### Task goal
In the entries below, find the line containing "(407, 102) = (54, 394): none -> orange nut" and the line containing "(661, 272) = (412, 214): orange". Copy those two lines and everything between them exactly, and only that.

### Supplied material

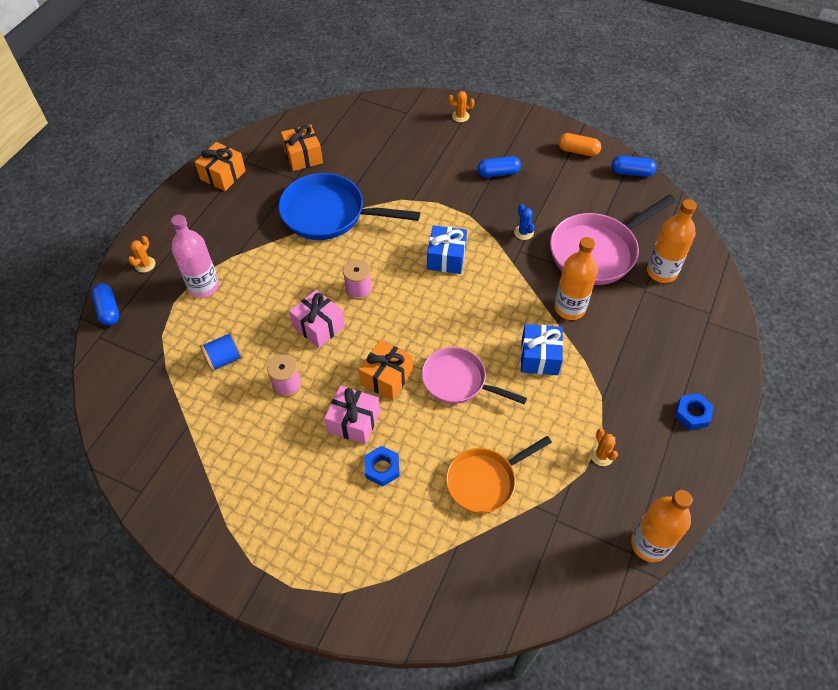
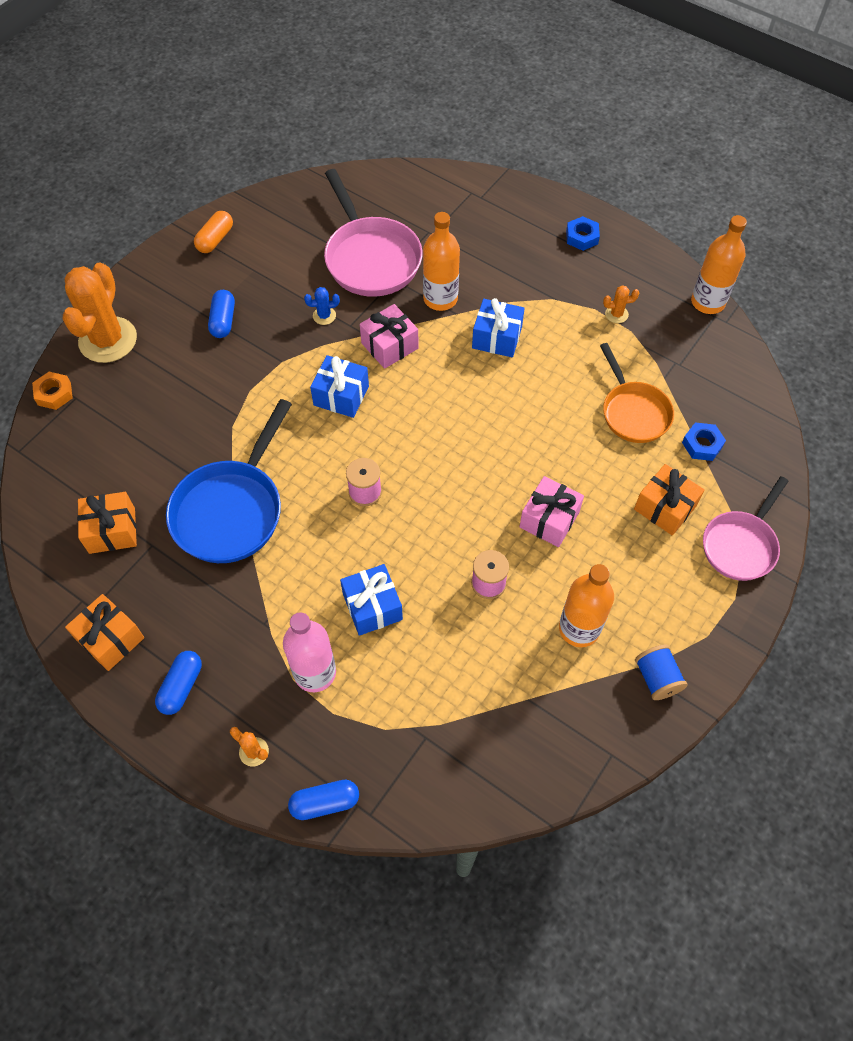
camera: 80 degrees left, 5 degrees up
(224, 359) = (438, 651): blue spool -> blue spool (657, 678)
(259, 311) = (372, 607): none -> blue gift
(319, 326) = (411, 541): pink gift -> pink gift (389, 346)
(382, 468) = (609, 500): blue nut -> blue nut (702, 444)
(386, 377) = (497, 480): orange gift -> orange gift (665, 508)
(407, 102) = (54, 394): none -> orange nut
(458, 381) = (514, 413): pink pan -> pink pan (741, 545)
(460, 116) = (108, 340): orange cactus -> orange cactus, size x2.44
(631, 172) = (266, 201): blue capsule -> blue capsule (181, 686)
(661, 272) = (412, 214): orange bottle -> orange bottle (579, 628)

---

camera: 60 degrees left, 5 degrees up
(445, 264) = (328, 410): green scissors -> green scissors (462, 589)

### Answer section
(407, 102) = (54, 394): none -> orange nut
(458, 381) = (514, 413): pink pan -> pink pan (741, 545)
(460, 116) = (108, 340): orange cactus -> orange cactus, size x2.44
(631, 172) = (266, 201): blue capsule -> blue capsule (181, 686)
(661, 272) = (412, 214): orange bottle -> orange bottle (579, 628)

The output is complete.